◆ **Object tracking records**
────────
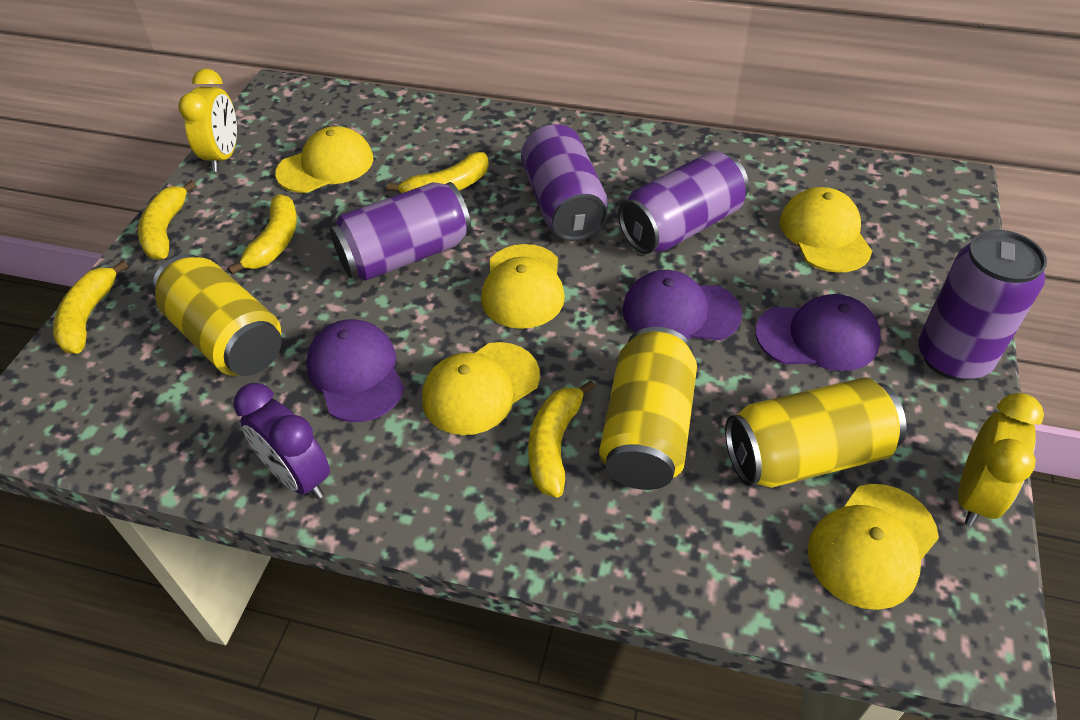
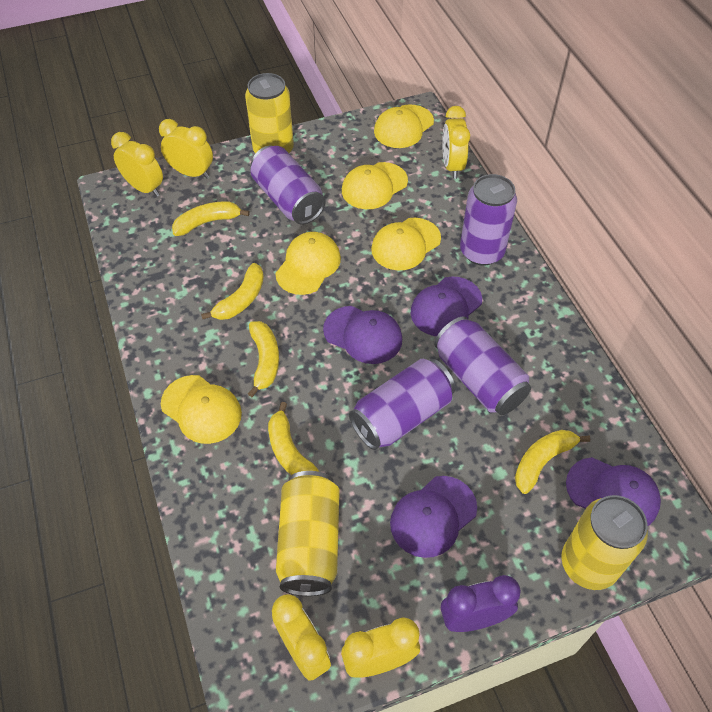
purple cap: 3 -> 4
yellow clock: 2 -> 5

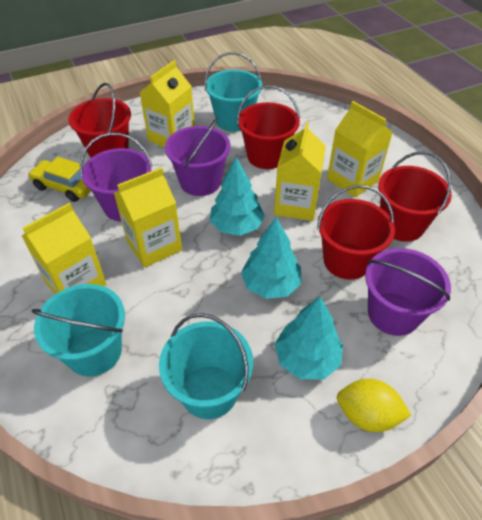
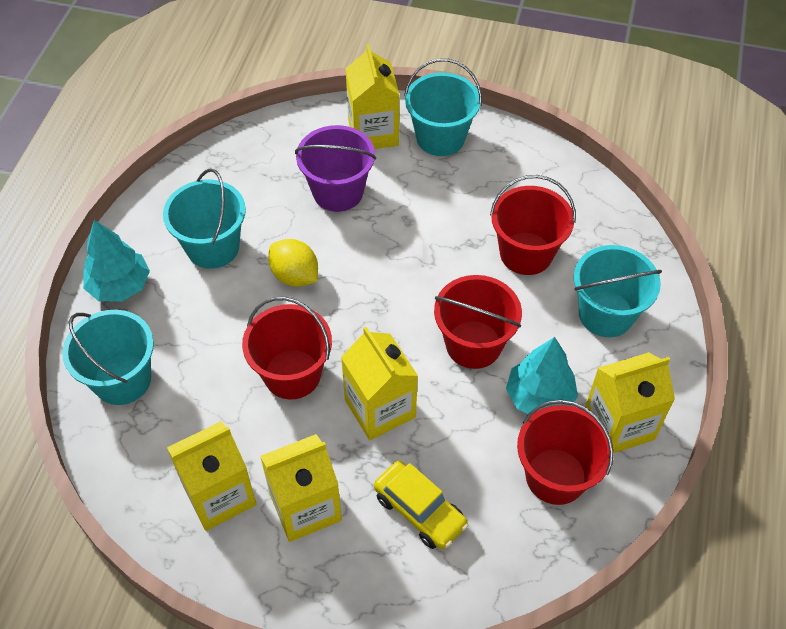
purple bucket: 3 -> 1
turquoise bucket: 3 -> 4
turquoise tree: 3 -> 2

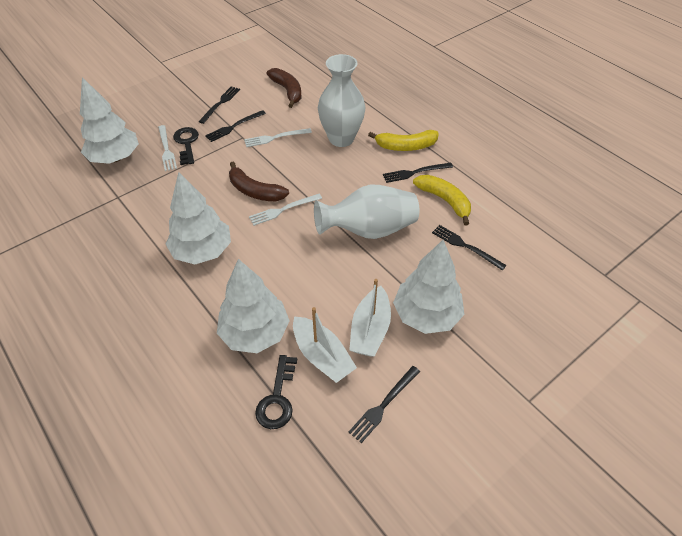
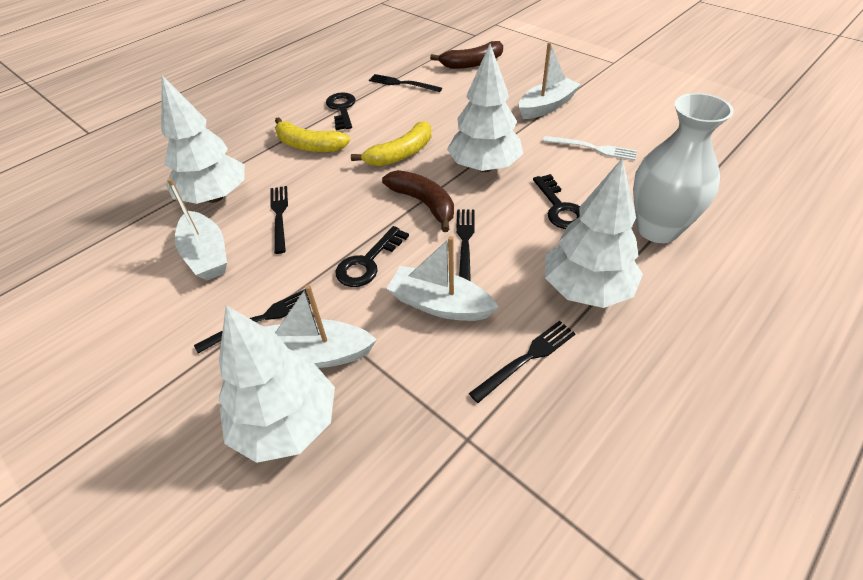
black key: 2 -> 3
white boat: 2 -> 4
white fork: 3 -> 1
white vase: 2 -> 1

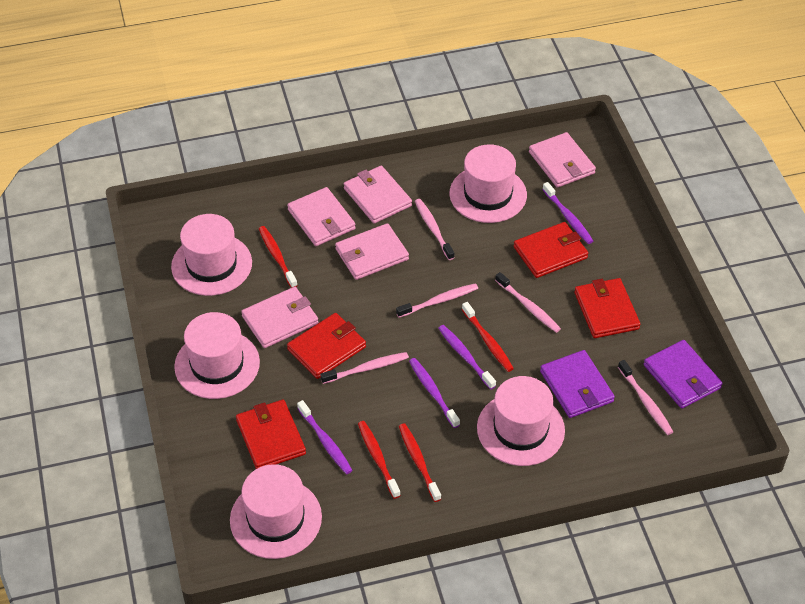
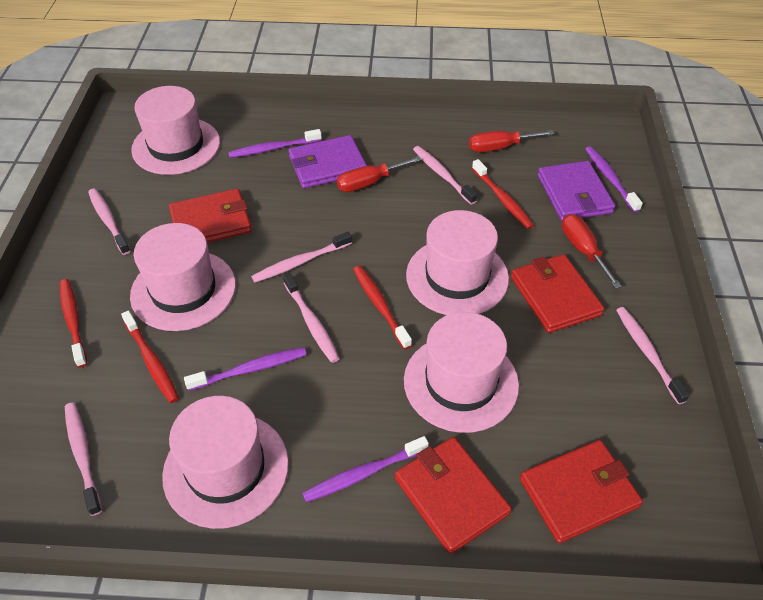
pink toothbrush: 5 -> 6
pink wallet: 5 -> 0
red screwdriver: 0 -> 3

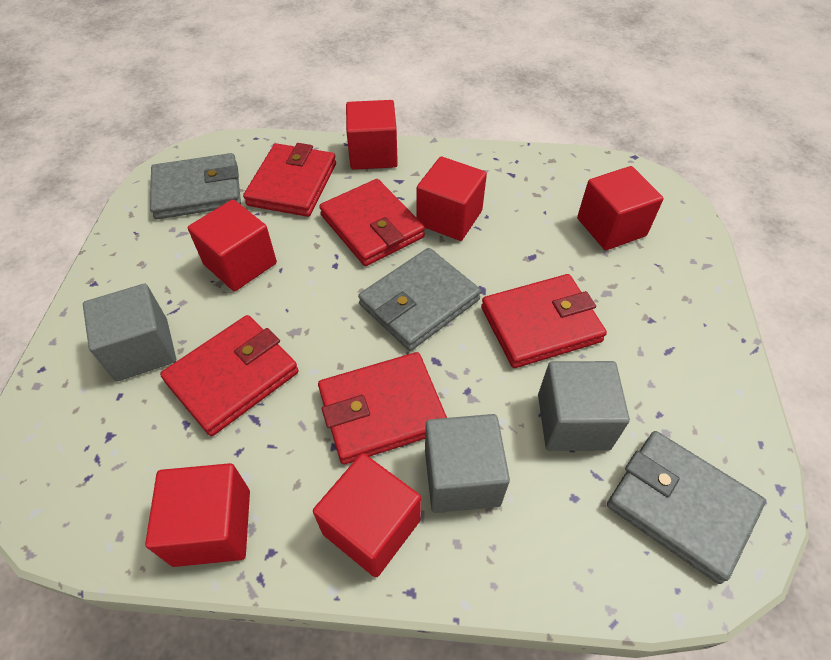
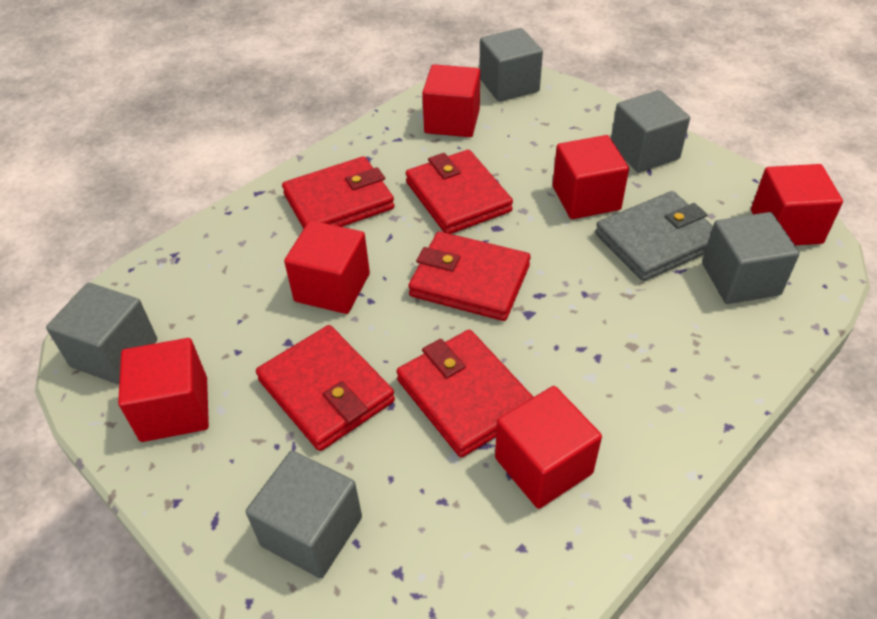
grey cube: 3 -> 5
grey wallet: 3 -> 1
────────
◆ **Work required**
Return all the records exactly. Skip the pictures.

◆ **Exercise solution**
purple cap: 3 -> 4
yellow clock: 2 -> 5

purple bucket: 3 -> 1
turquoise bucket: 3 -> 4
turquoise tree: 3 -> 2

black key: 2 -> 3
white boat: 2 -> 4
white fork: 3 -> 1
white vase: 2 -> 1

pink toothbrush: 5 -> 6
pink wallet: 5 -> 0
red screwdriver: 0 -> 3

grey cube: 3 -> 5
grey wallet: 3 -> 1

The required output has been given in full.